[Spatial object tracking data]
——————————

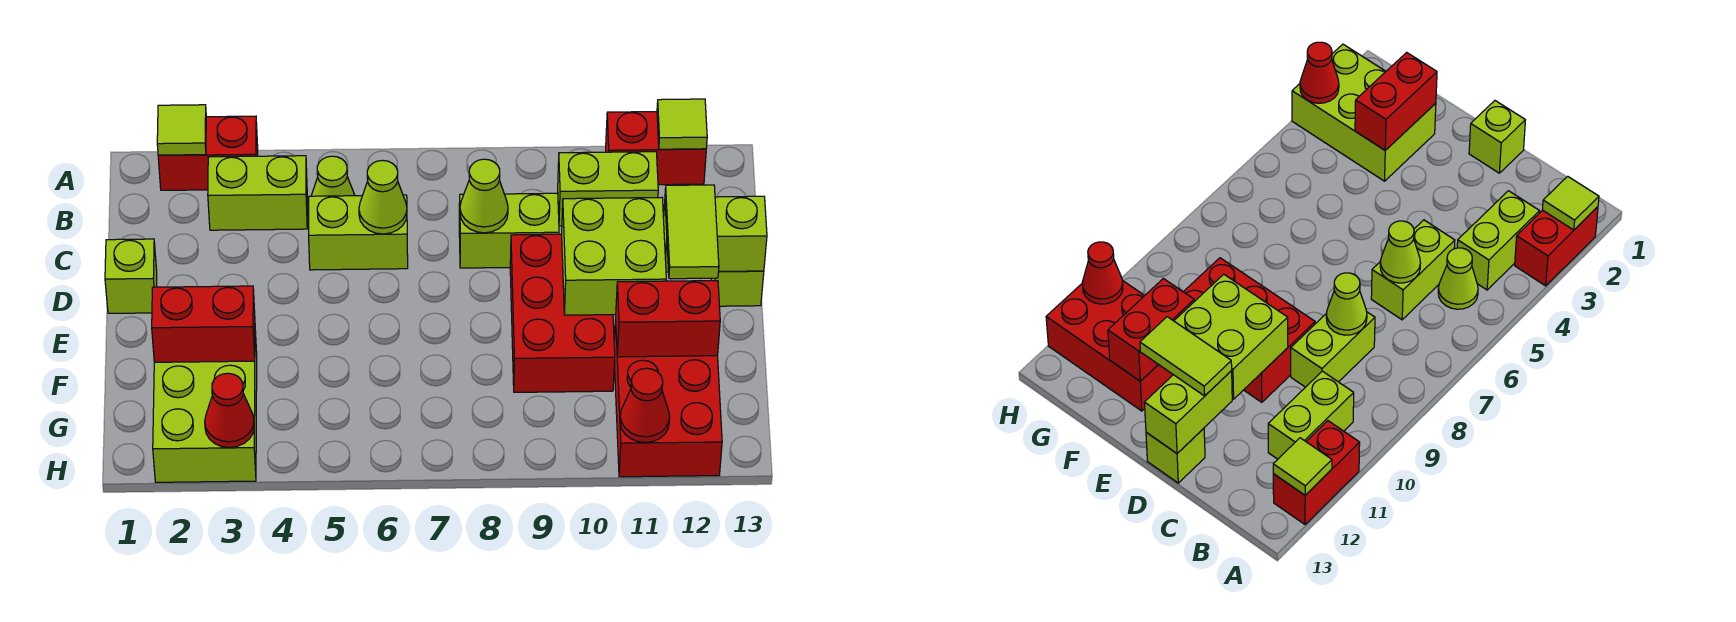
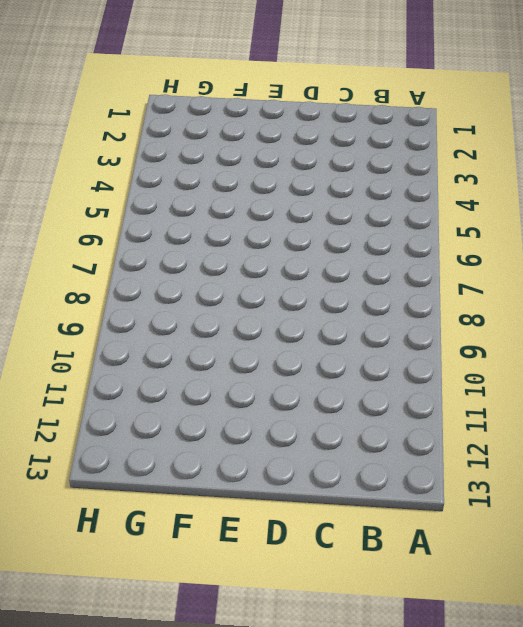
none -> red brick A2:A3 level 1
none -> red brick A11:A12 level 1
none -> lime brick B3:B4 level 1

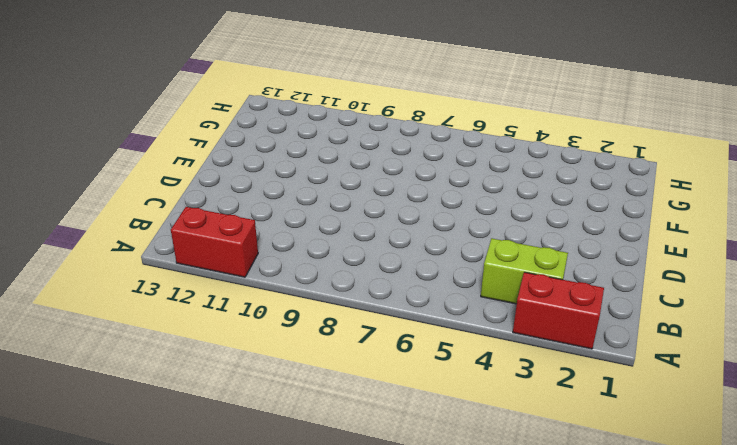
none -> lime cone B5 level 1
none -> lime brick B10:B11 level 1
none -> lime brick C5:C6 level 1

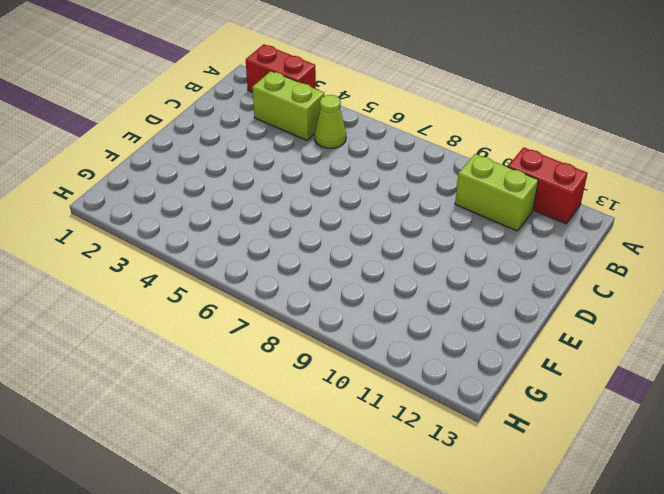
none -> lime brick C5:C6 level 1
none -> lime brick C8:C9 level 1
none -> lime brick D1 level 1

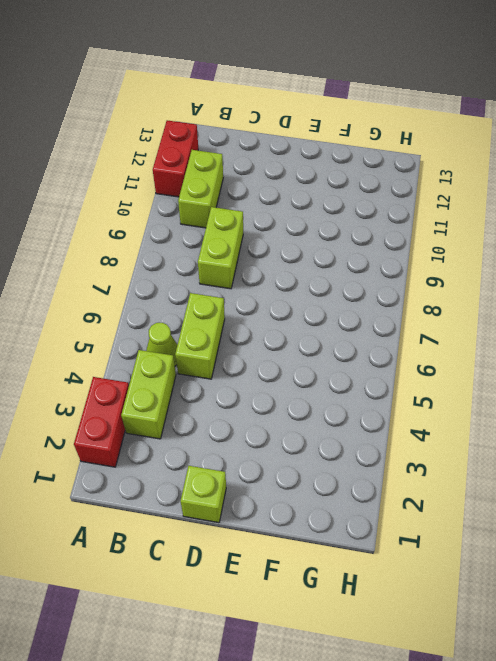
none -> red brick D9:F10 level 1
none -> lime brick D13 level 1
none -> lime brick F2:H3 level 1

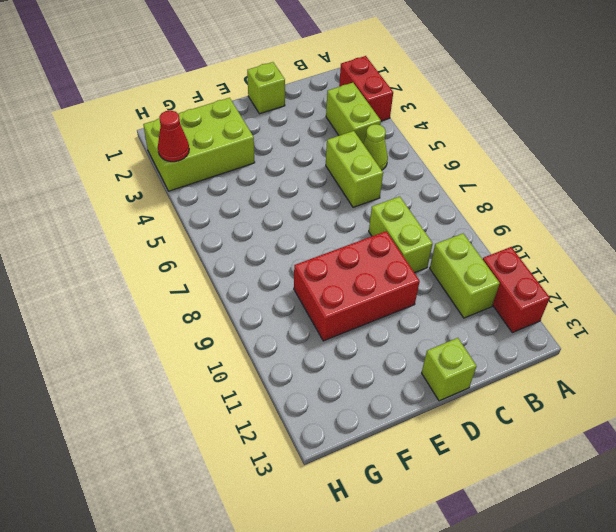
none -> red brick F11:H12 level 1
none -> lime tile A2 level 2
none -> lime tile A12 level 2

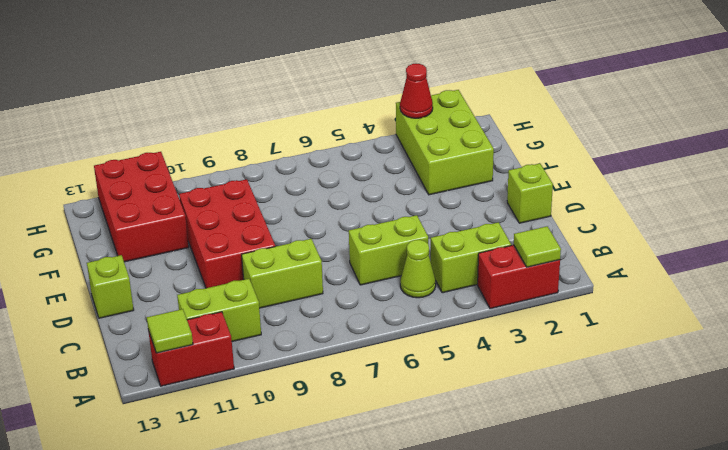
none -> lime cone C6 level 2
none -> lime cone C8 level 2
none -> lime brick D10:E11 level 2

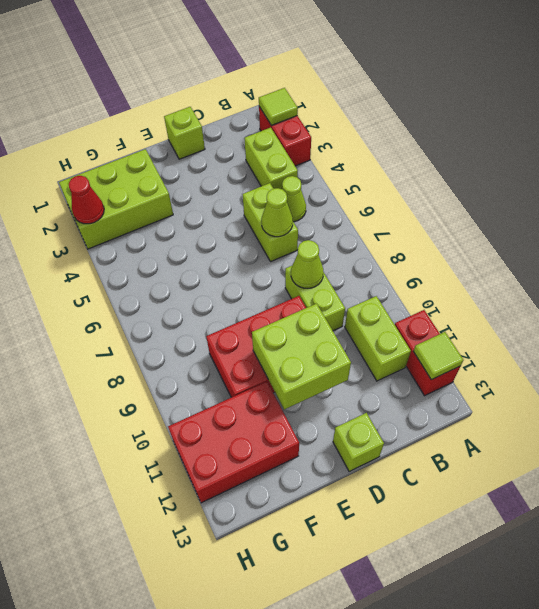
none -> lime brick D12:D13 level 2
none -> red brick F2:F3 level 2
none -> red brick F11:F12 level 2

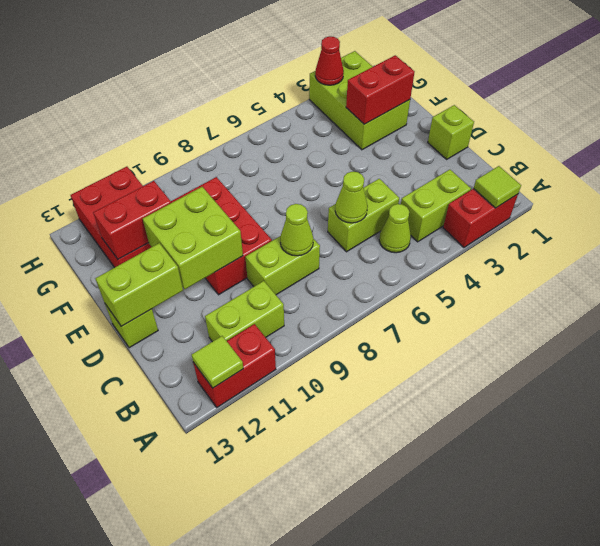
none -> red cone H11 level 2
none -> lime tile D12:E12 level 3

——————————

EXERCISE - Give the records back exactly, with no pictures.

OUTPUT OF THE TASK -
none -> red brick A2:A3 level 1
none -> red brick A11:A12 level 1
none -> lime brick B3:B4 level 1

none -> lime cone B5 level 1
none -> lime brick B10:B11 level 1
none -> lime brick C5:C6 level 1

none -> lime brick C5:C6 level 1
none -> lime brick C8:C9 level 1
none -> lime brick D1 level 1

none -> red brick D9:F10 level 1
none -> lime brick D13 level 1
none -> lime brick F2:H3 level 1

none -> red brick F11:H12 level 1
none -> lime tile A2 level 2
none -> lime tile A12 level 2

none -> lime cone C6 level 2
none -> lime cone C8 level 2
none -> lime brick D10:E11 level 2

none -> lime brick D12:D13 level 2
none -> red brick F2:F3 level 2
none -> red brick F11:F12 level 2

none -> red cone H11 level 2
none -> lime tile D12:E12 level 3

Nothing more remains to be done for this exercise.